Everything from the line containing "R10: 330 (DRV, LED_A) -> 330 (CNT2, LED_A)" to the final line of the records below should be given again exactly, and nothing else.
-=-=-=-=-
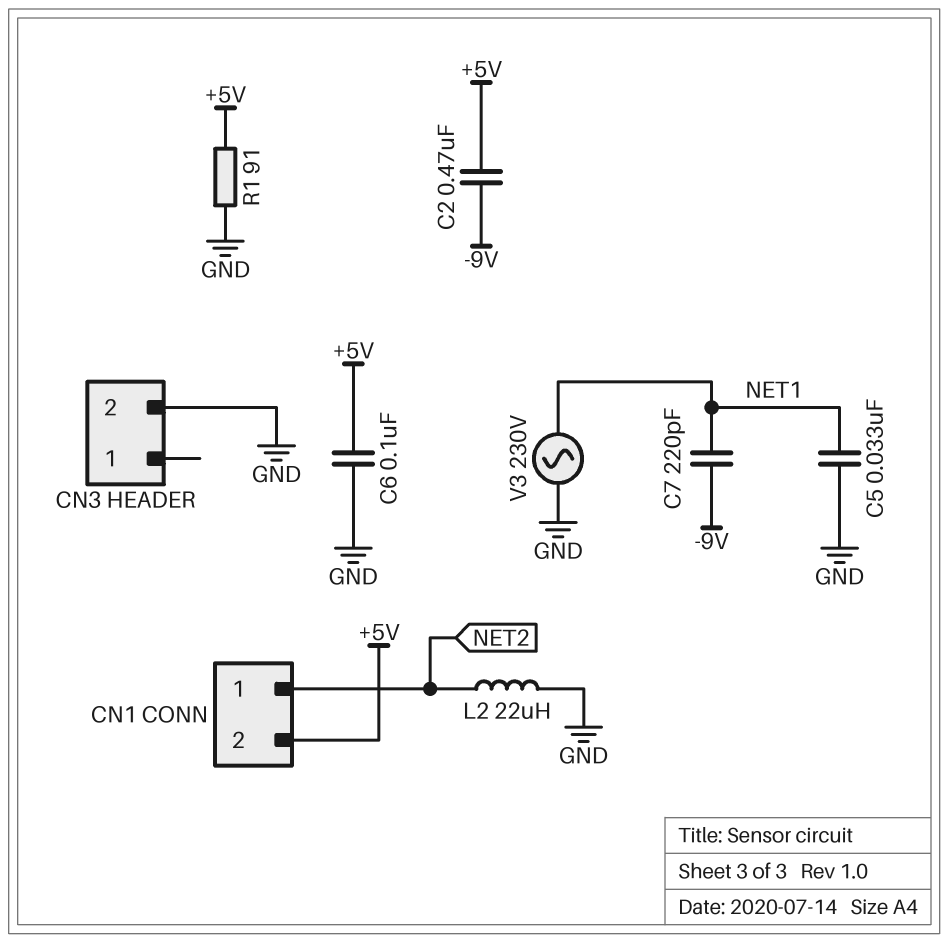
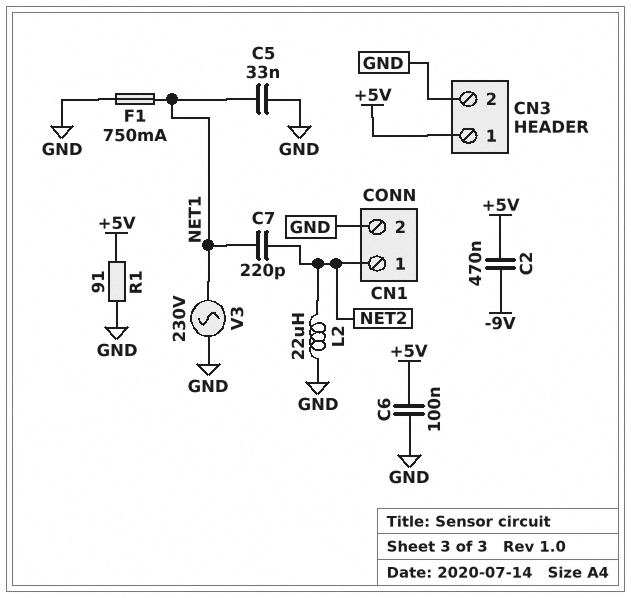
C7: 220pF (-9V, NET1) -> 220pF (NET1, NET2)
CN1 pin 2: +5V -> GND
CN3 pin 1: none -> +5V
F1: none -> 750mA (GND, NET1)

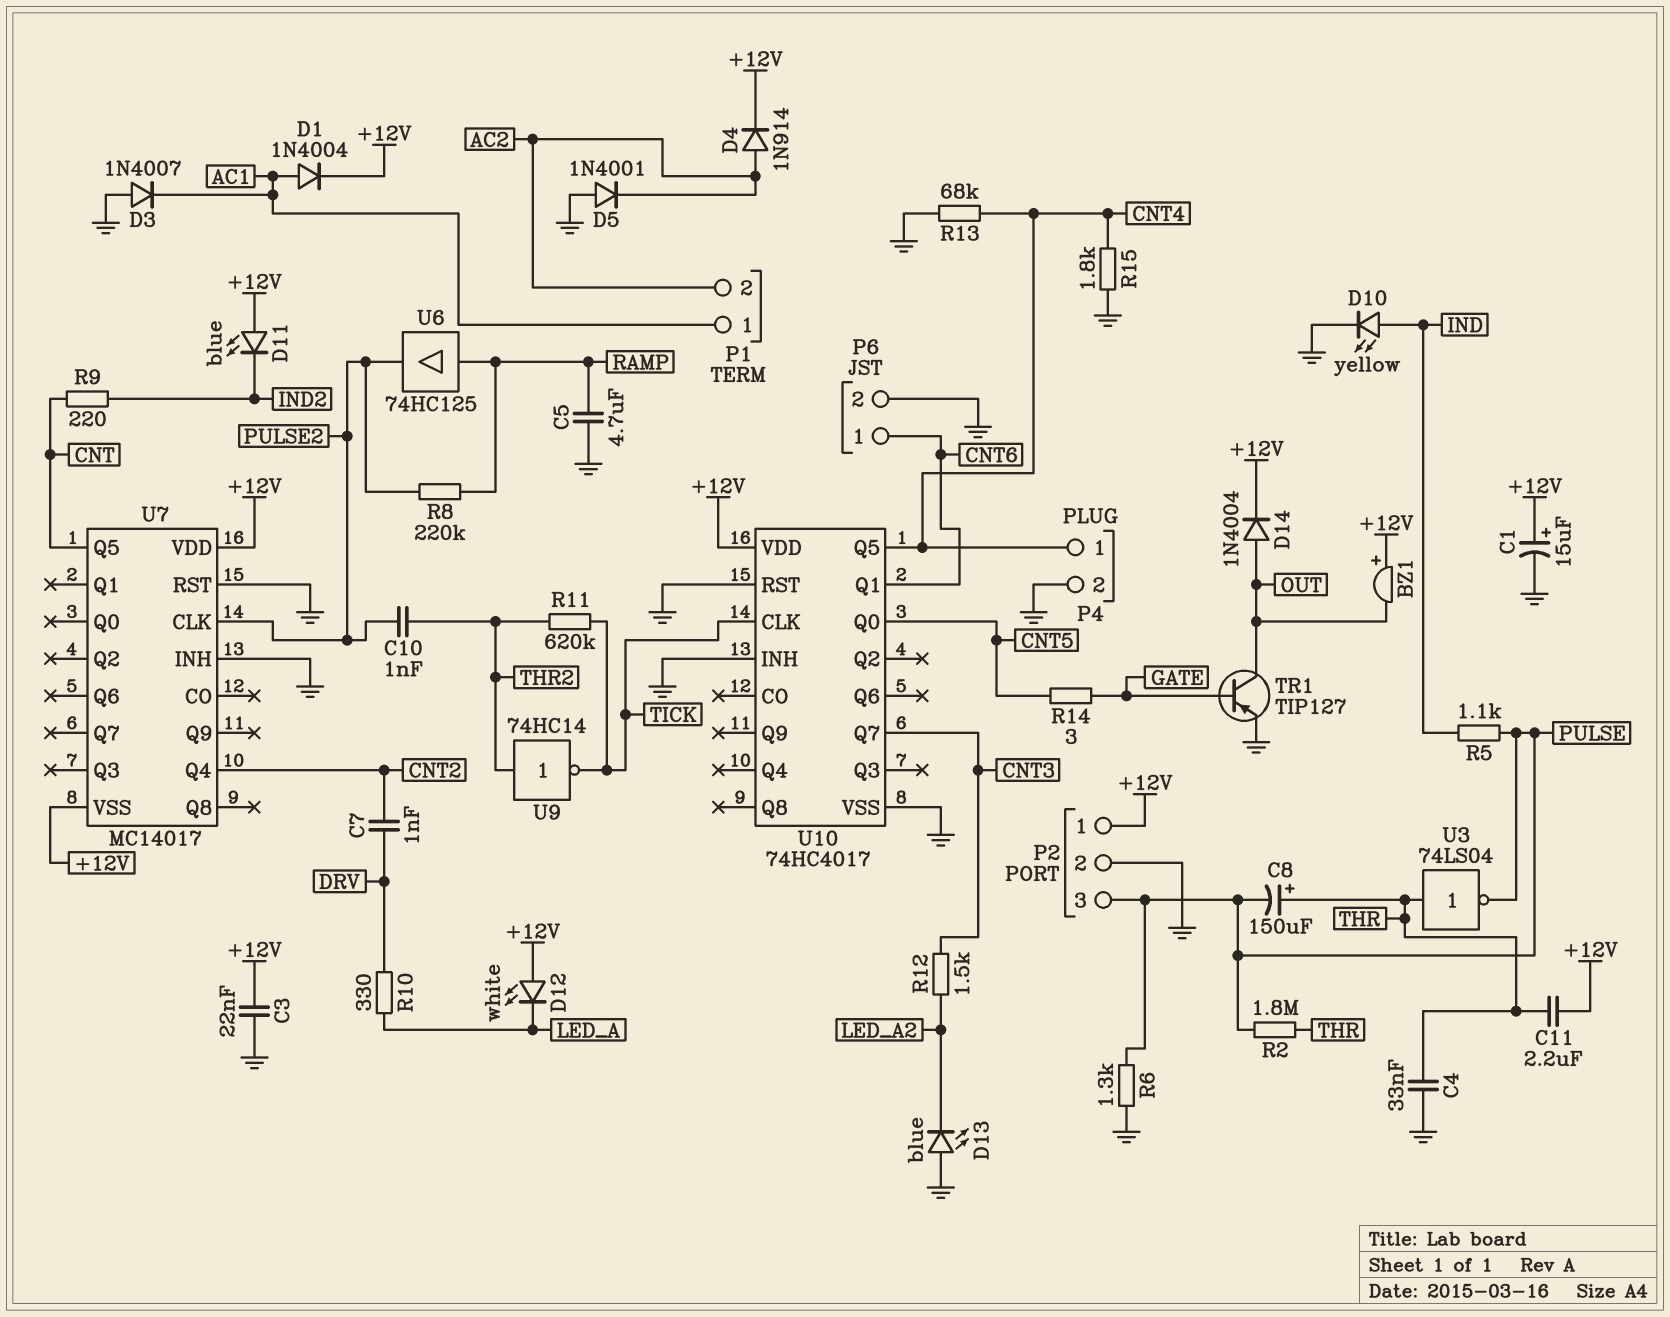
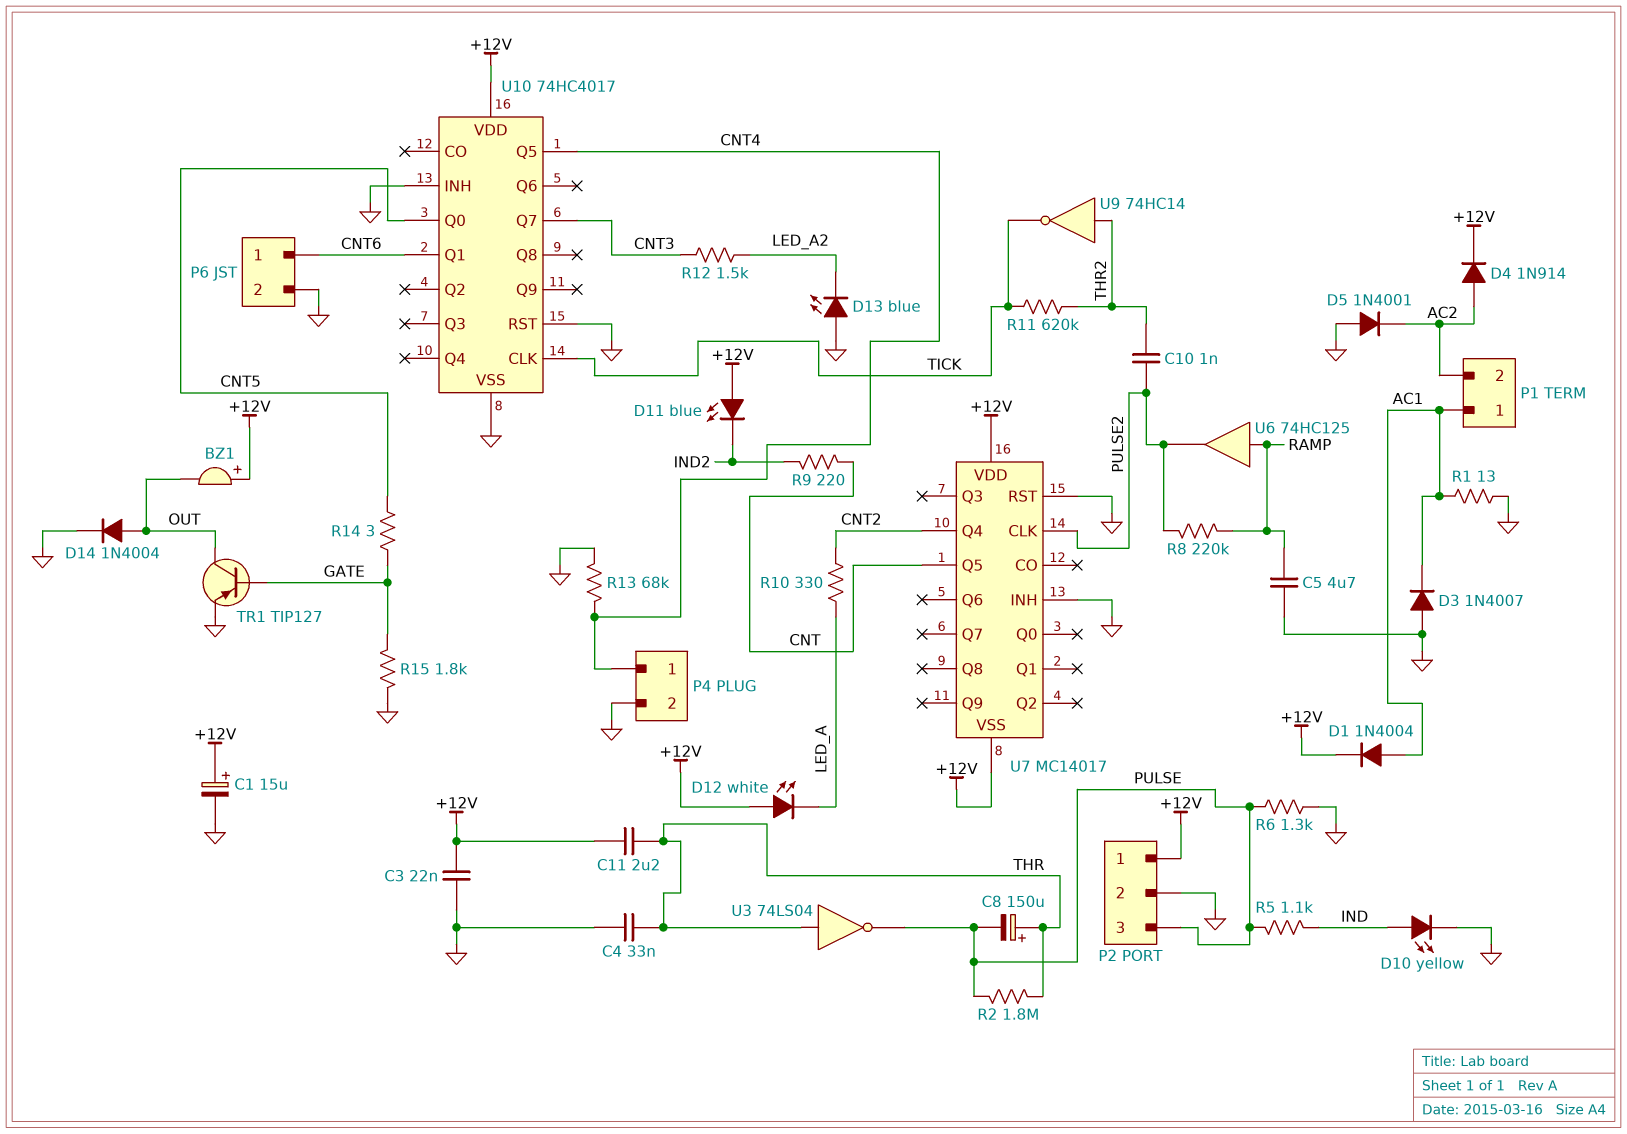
C7: 1nF (CNT2, DRV) -> none
D14: diode 1N4004 (A OUT, K +12V) -> diode 1N4004 (A OUT, K GND)
R1: none -> 13 (AC1, GND)
R10: 330 (DRV, LED_A) -> 330 (CNT2, LED_A)
R15: 1.8k (CNT4, GND) -> 1.8k (GATE, GND)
-=-=-=-=-
■ Solution
R10: 330 (DRV, LED_A) -> 330 (CNT2, LED_A)
R15: 1.8k (CNT4, GND) -> 1.8k (GATE, GND)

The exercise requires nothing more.